▶ _Task_
Return every line from the records below that has the word "semicircle".

(Beginning of Supplied material)

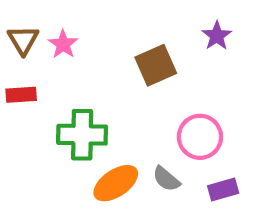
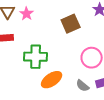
gray semicircle: (166, 179) -> (83, 86), moved

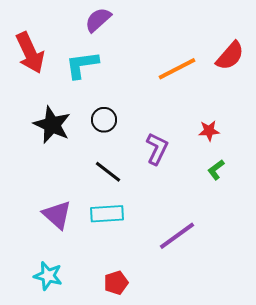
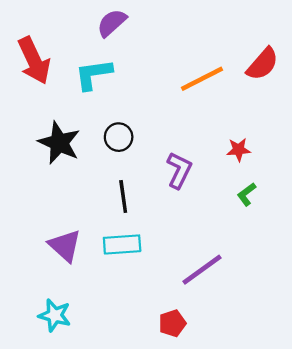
black line: (108, 172) -> (123, 196), turned 44
red pentagon: (116, 283) -> (172, 323), moved

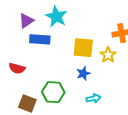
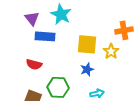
purple triangle: (26, 21) -> (32, 18), turned -35
red semicircle: (17, 68) -> (34, 64), moved

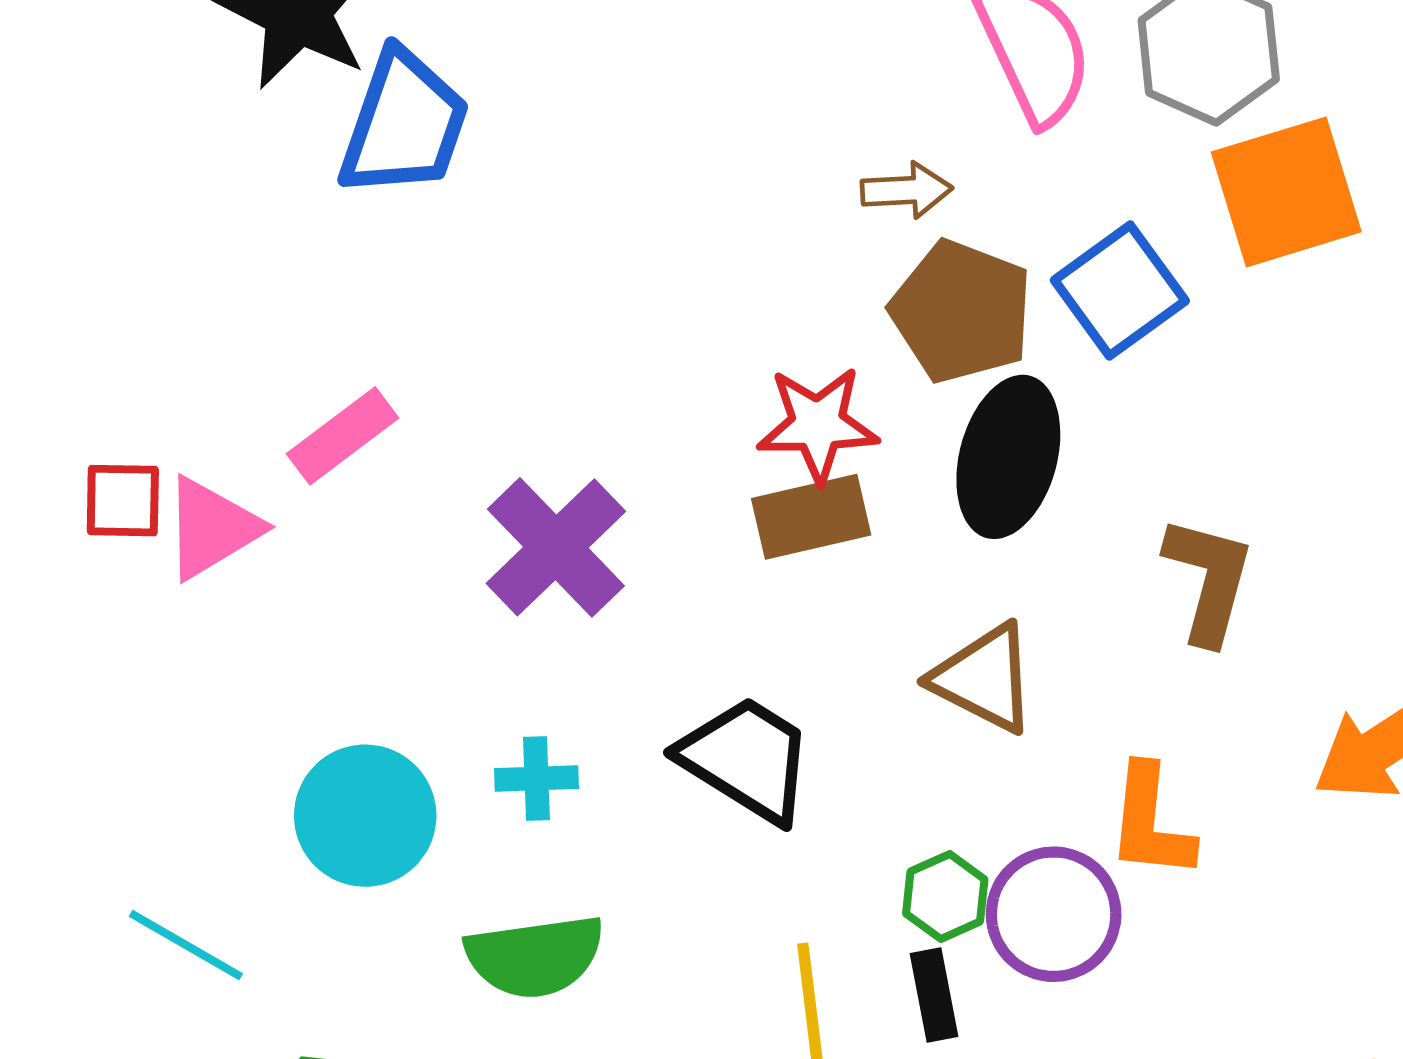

(End of Supplied material)

▶ _Task response_
gray semicircle: (166, 179) -> (83, 86), moved
red semicircle: (17, 68) -> (34, 64), moved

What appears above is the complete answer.